Exercise requirements
Once you have found the line with "black rocket [289,146,347,238]" in the records below, retype it and every line after it to the end exactly, with no pictures and nothing more.

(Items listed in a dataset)
——————

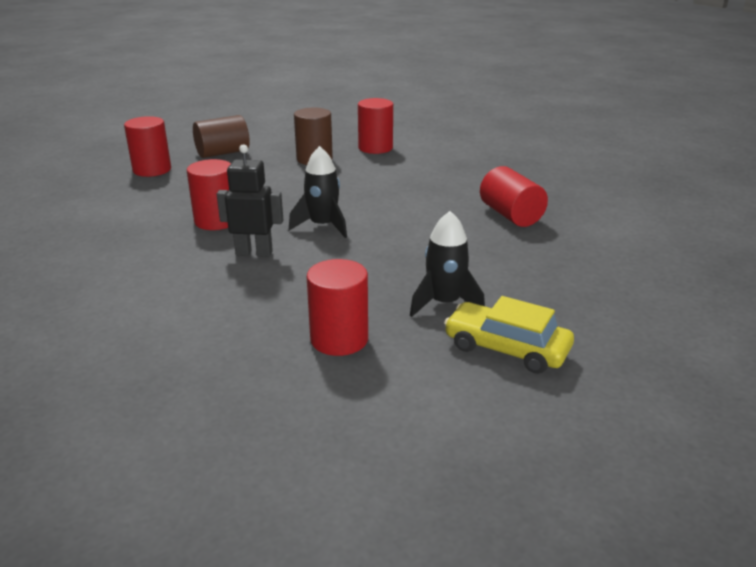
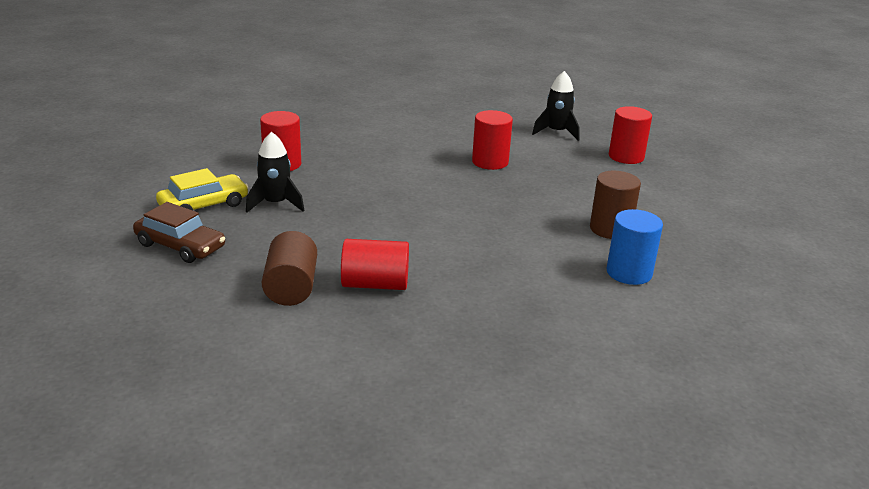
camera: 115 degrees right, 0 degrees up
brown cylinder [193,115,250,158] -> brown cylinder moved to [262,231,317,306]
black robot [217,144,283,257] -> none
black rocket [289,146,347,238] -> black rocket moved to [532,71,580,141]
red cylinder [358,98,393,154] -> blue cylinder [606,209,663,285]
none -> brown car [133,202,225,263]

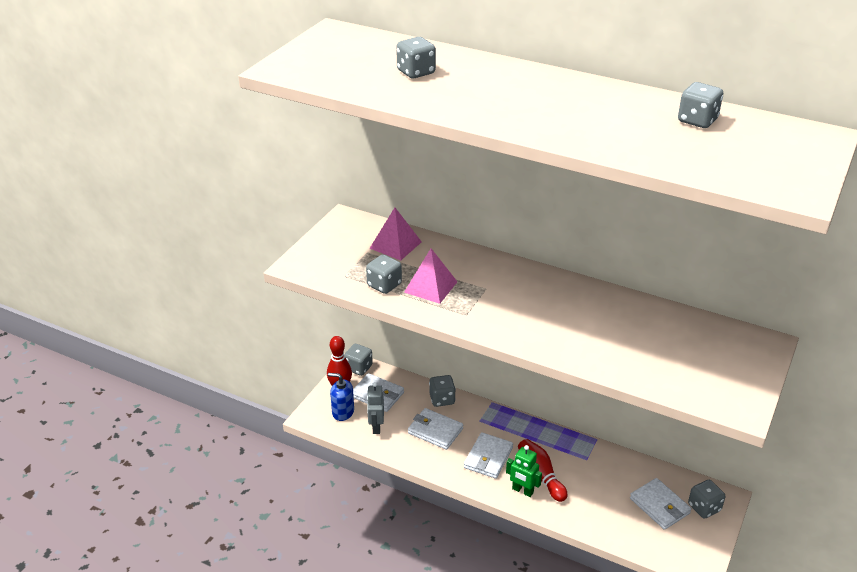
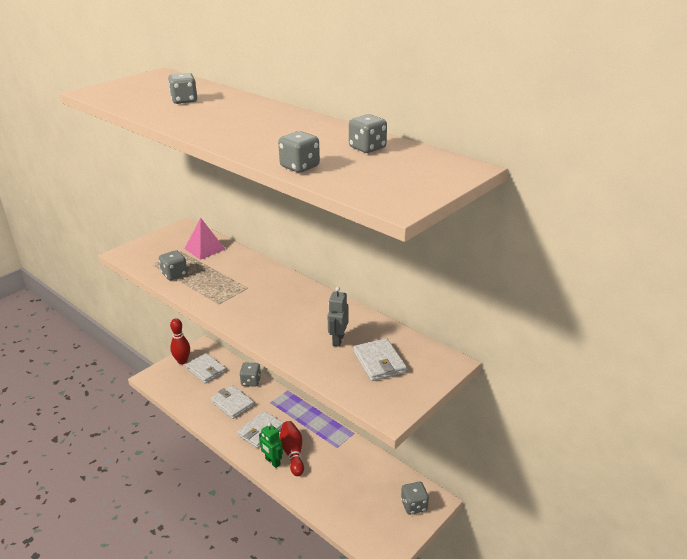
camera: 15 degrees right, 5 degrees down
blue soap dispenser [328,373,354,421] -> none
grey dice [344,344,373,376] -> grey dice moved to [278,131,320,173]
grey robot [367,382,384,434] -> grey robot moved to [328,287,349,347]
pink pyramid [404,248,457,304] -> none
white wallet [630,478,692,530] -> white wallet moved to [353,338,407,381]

——————

Result for this task
black rocket [289,146,347,238] -> black rocket moved to [532,71,580,141]
red cylinder [358,98,393,154] -> blue cylinder [606,209,663,285]
none -> brown car [133,202,225,263]

camera: 15 degrees right, 5 degrees down
blue soap dispenser [328,373,354,421] -> none
grey dice [344,344,373,376] -> grey dice moved to [278,131,320,173]
grey robot [367,382,384,434] -> grey robot moved to [328,287,349,347]
pink pyramid [404,248,457,304] -> none
white wallet [630,478,692,530] -> white wallet moved to [353,338,407,381]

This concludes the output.